What to do — Work through the entries below and show every line in which "yellow" is found.

Extracted records —
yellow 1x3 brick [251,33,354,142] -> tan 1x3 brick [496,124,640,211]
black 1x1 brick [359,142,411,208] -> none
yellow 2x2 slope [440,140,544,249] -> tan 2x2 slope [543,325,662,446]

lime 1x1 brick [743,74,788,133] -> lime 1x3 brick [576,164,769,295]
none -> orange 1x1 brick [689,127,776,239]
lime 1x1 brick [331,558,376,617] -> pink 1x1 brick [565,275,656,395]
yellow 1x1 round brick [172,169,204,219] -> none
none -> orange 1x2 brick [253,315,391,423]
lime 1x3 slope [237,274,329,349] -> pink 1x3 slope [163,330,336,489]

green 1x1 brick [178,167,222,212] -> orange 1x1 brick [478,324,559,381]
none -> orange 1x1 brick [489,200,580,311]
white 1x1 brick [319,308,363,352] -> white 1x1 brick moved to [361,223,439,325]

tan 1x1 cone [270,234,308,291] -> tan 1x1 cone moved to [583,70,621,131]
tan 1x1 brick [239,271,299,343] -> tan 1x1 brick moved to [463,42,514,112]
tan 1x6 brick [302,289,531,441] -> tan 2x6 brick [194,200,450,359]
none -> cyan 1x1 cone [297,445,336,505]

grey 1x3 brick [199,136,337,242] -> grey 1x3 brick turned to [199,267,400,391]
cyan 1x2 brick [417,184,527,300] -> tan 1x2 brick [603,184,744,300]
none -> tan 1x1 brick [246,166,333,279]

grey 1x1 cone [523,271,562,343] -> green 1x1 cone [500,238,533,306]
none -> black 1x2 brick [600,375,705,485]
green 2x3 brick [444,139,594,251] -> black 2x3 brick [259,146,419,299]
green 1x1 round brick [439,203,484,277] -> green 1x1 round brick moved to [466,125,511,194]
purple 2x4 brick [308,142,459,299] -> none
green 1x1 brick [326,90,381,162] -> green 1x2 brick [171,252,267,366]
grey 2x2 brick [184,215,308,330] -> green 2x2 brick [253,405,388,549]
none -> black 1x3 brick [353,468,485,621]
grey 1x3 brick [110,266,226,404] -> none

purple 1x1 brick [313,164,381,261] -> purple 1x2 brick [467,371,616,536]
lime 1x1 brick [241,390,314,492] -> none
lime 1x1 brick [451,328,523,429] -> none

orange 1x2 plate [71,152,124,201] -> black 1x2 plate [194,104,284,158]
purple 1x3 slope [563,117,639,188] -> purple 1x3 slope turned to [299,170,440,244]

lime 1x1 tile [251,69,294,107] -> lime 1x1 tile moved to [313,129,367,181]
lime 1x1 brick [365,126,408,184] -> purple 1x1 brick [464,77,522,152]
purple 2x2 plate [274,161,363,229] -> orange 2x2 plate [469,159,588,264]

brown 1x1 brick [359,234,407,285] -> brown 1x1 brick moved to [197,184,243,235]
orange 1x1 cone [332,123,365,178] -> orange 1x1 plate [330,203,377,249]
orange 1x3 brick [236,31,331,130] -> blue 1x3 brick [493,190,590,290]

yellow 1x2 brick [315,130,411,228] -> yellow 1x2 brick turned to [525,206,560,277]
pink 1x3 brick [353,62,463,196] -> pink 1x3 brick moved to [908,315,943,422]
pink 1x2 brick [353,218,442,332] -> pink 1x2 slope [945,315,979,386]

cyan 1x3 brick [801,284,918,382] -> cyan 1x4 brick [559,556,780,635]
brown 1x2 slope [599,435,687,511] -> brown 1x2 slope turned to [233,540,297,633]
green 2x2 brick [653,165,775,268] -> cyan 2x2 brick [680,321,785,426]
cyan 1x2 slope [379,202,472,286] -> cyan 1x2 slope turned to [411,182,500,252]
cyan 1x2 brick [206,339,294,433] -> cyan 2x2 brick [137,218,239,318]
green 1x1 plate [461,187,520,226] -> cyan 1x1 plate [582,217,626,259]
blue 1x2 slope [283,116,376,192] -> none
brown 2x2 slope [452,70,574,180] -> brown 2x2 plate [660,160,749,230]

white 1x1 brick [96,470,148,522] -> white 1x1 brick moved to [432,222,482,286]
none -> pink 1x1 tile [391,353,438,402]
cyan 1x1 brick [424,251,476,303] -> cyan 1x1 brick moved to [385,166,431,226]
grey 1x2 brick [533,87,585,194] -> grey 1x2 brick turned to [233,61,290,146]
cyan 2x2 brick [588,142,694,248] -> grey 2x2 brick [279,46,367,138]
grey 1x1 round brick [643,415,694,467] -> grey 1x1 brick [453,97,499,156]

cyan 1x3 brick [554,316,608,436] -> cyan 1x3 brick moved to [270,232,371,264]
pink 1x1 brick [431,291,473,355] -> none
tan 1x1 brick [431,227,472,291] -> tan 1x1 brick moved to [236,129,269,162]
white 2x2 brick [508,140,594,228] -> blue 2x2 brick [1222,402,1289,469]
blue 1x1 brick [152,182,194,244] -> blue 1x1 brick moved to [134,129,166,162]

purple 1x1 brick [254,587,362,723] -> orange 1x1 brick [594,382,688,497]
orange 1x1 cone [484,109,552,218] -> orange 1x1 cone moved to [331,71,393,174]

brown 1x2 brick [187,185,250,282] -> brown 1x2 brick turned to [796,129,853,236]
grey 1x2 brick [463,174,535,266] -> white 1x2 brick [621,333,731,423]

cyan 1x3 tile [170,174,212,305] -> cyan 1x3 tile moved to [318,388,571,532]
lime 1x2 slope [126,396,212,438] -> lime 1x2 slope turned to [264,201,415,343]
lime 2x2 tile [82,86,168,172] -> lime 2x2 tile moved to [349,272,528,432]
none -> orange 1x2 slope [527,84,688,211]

Task output —
yellow 1x3 brick [251,33,354,142] -> tan 1x3 brick [496,124,640,211]
yellow 2x2 slope [440,140,544,249] -> tan 2x2 slope [543,325,662,446]
yellow 1x1 round brick [172,169,204,219] -> none
yellow 1x2 brick [315,130,411,228] -> yellow 1x2 brick turned to [525,206,560,277]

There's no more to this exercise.